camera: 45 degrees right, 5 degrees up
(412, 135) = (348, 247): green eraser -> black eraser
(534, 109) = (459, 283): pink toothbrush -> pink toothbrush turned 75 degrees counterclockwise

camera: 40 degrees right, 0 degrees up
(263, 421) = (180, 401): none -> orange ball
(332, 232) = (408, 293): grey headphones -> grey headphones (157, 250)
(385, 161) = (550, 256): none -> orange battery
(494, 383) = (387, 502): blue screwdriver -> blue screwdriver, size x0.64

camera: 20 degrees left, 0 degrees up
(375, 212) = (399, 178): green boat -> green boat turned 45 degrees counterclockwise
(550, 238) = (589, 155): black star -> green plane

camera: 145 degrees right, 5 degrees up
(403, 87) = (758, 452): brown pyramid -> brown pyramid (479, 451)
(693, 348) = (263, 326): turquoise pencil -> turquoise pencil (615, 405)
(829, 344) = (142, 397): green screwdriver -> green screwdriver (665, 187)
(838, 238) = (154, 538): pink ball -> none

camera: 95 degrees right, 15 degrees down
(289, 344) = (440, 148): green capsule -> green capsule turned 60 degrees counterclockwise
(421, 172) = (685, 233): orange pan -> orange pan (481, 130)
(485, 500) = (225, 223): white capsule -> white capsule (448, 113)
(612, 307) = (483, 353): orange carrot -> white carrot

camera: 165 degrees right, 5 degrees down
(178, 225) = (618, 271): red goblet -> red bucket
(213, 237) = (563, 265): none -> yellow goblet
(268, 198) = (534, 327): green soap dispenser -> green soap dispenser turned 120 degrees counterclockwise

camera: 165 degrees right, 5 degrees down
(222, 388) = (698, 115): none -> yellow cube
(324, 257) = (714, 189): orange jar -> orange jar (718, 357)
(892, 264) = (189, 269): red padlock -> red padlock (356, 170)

What the task requires —
Please work out how many lines of the records contain "ball" and give only that number.

Response —
2